Exercise directions
One number, and no other words, should make up the answer: how many lines of the listing contain the string "degrees".

══════

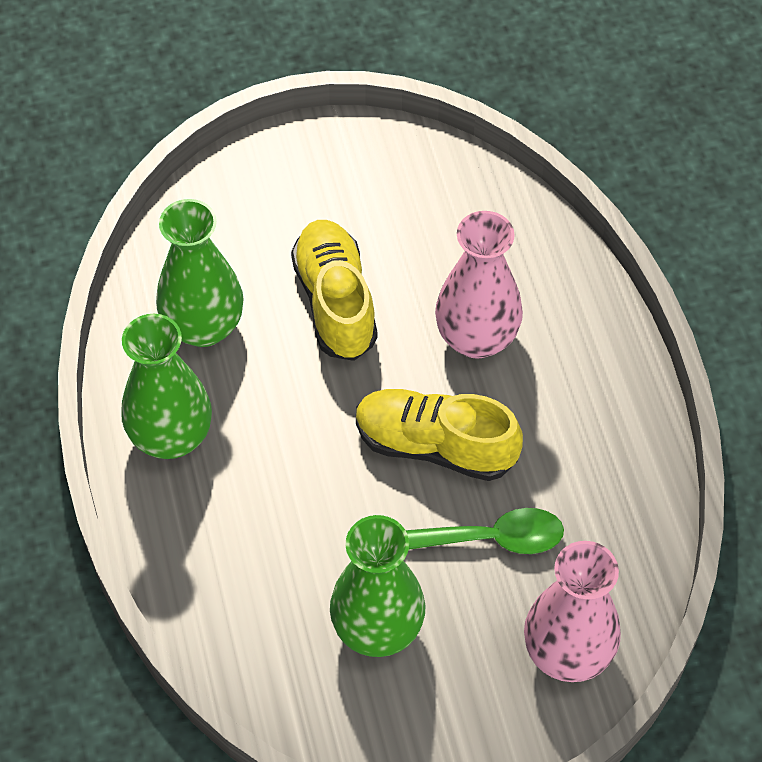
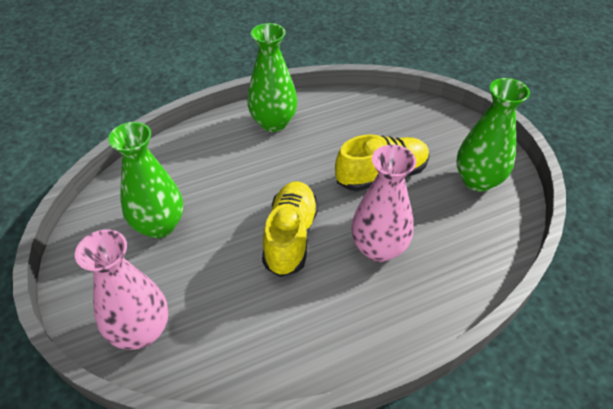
camera: 80 degrees right, 10 degrees down
(203, 327) = (346, 124): green vase -> green vase (477, 180)
(487, 539) = (225, 273): green spoon -> none

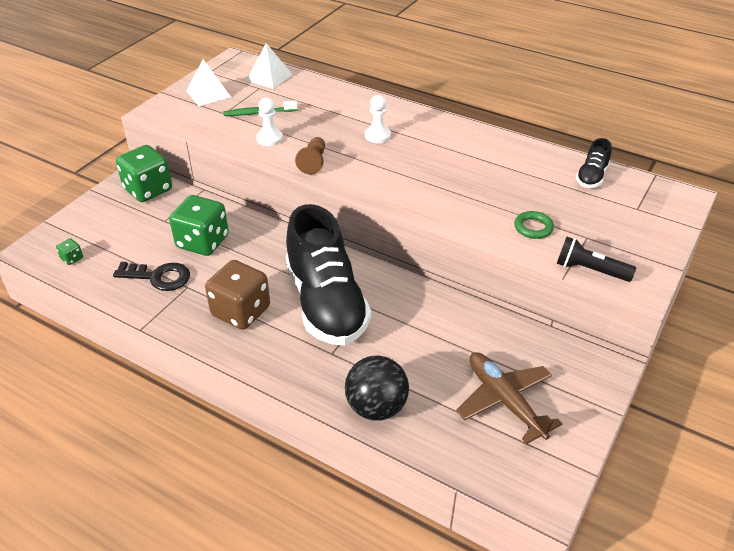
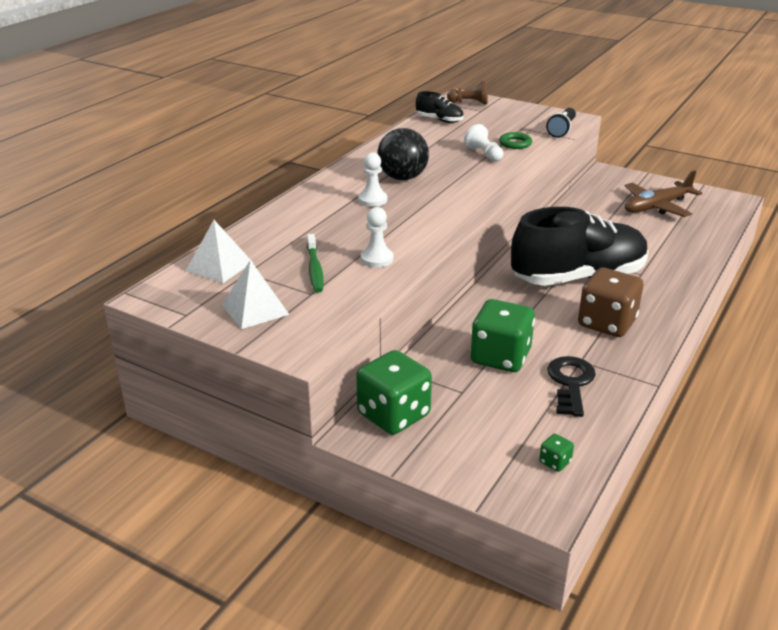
camera: 90 degrees left, 10 degrees down
(313, 162) = (426, 232): brown pawn -> brown pawn (469, 103)
(376, 407) = (691, 254): black ball -> black ball (402, 178)
(496, 203) = (484, 154): none -> white pawn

══════

Task output
2